Show all lines from the records below in which the string "none" is present.

::::

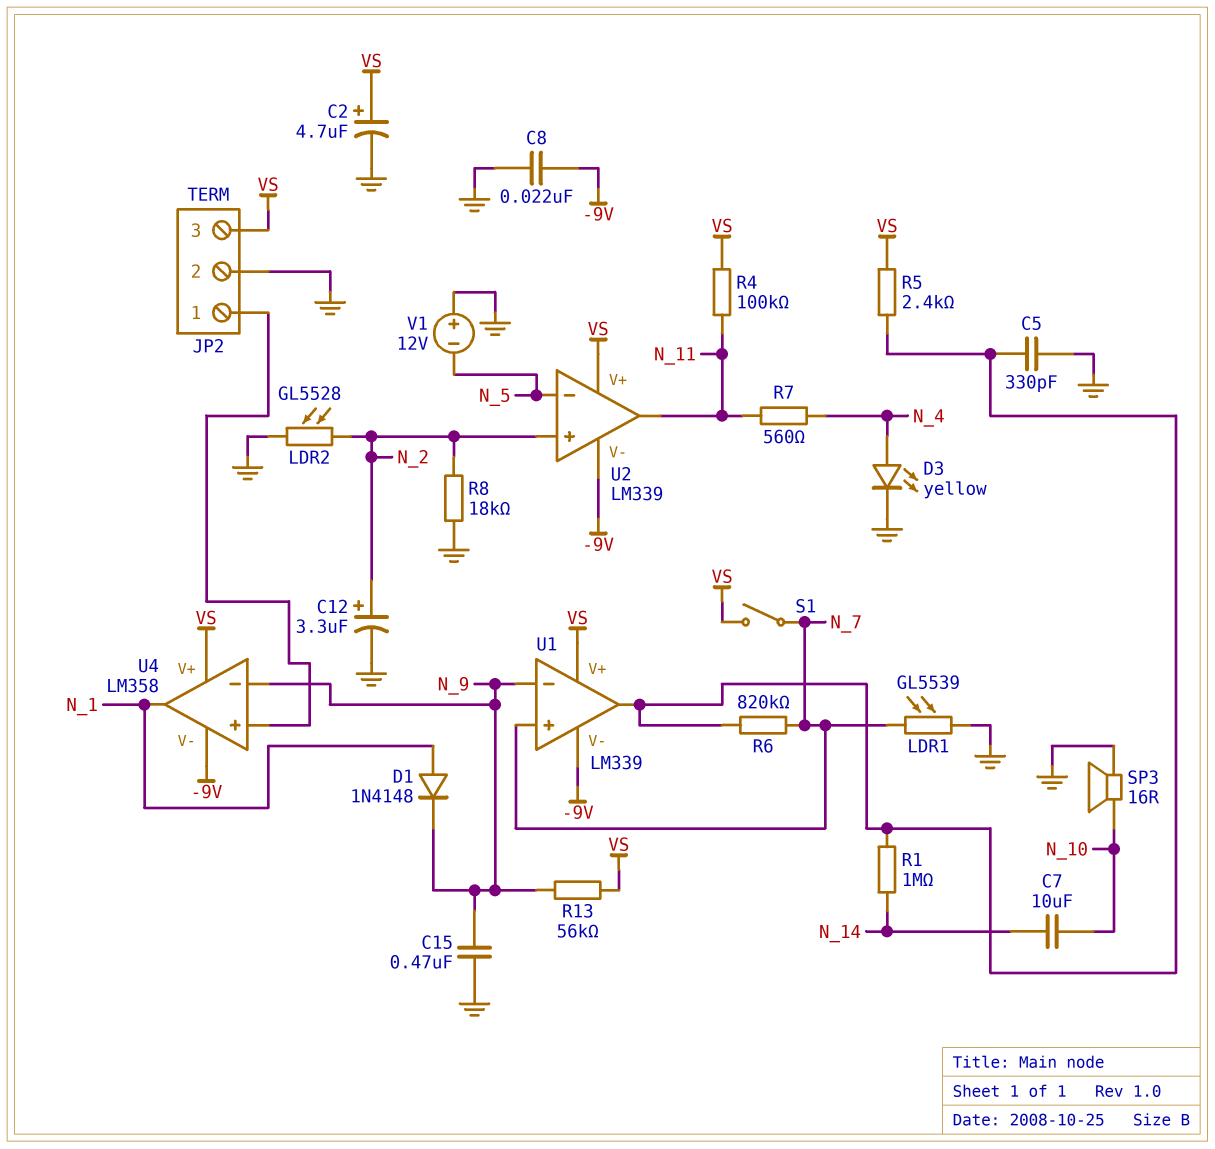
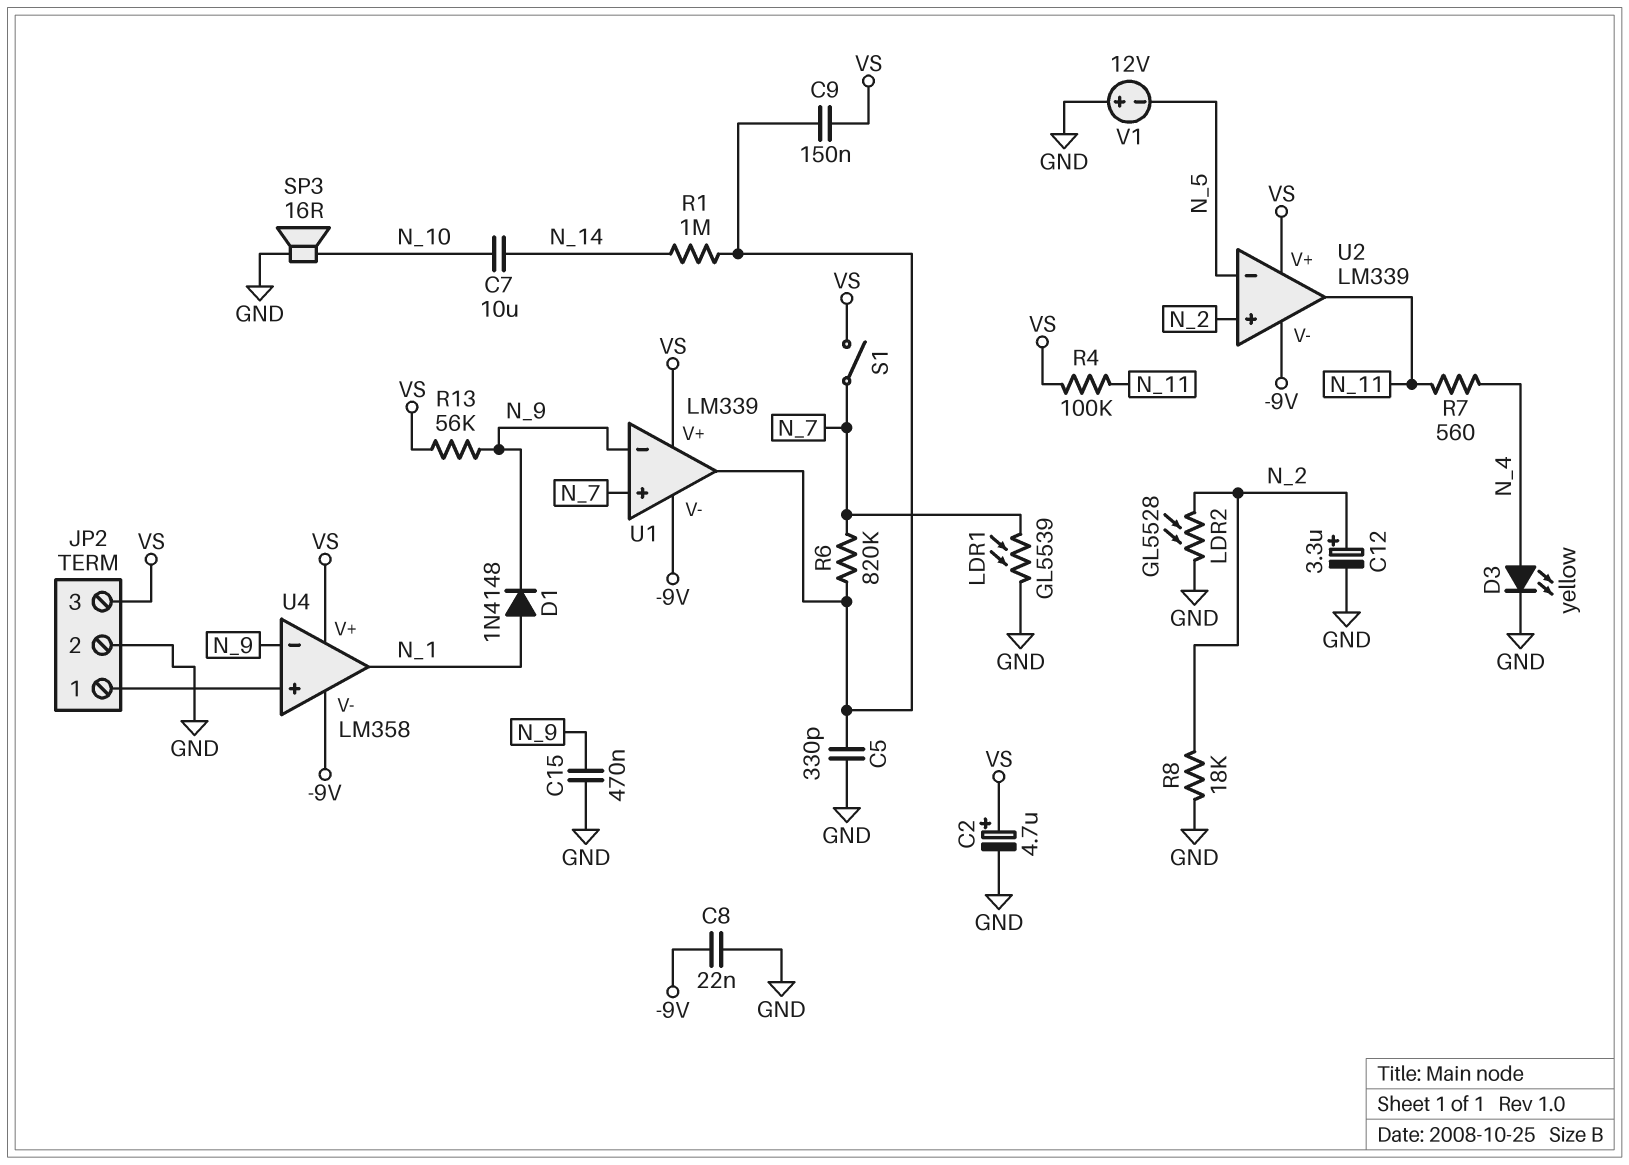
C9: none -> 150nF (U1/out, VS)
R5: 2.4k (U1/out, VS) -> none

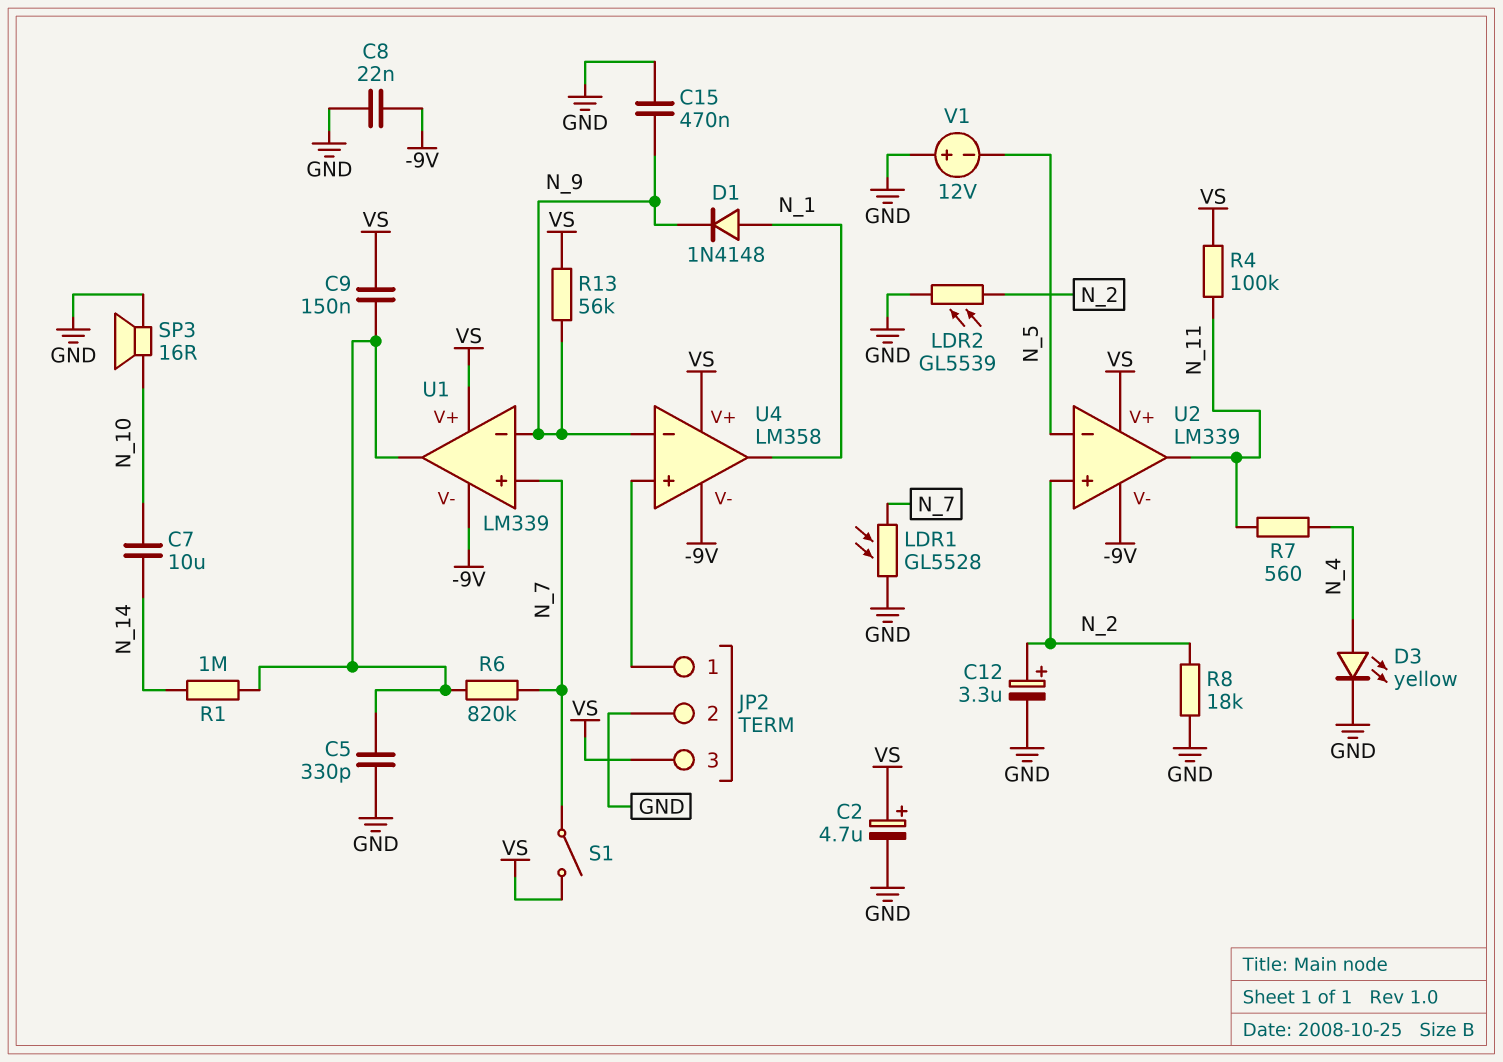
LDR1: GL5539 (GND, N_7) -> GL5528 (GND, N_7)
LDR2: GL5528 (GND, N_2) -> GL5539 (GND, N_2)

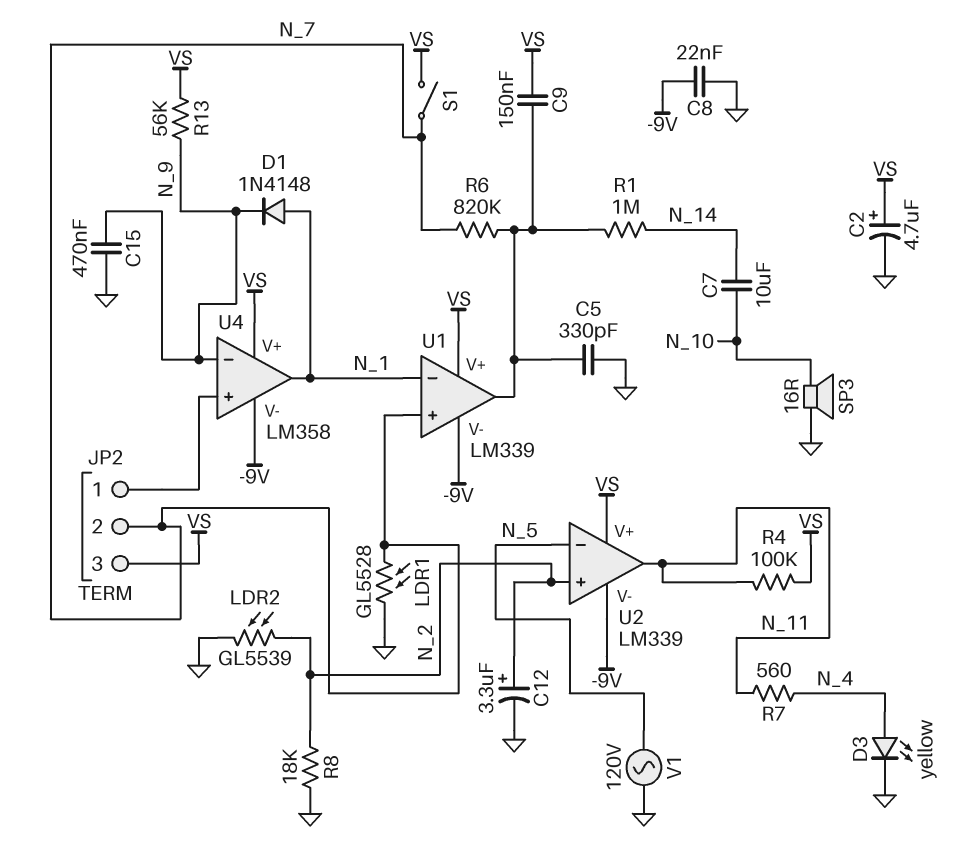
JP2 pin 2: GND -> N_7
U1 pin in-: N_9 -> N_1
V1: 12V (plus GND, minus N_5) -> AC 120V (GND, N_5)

::::

[Task response]
C9: none -> 150nF (U1/out, VS)
R5: 2.4k (U1/out, VS) -> none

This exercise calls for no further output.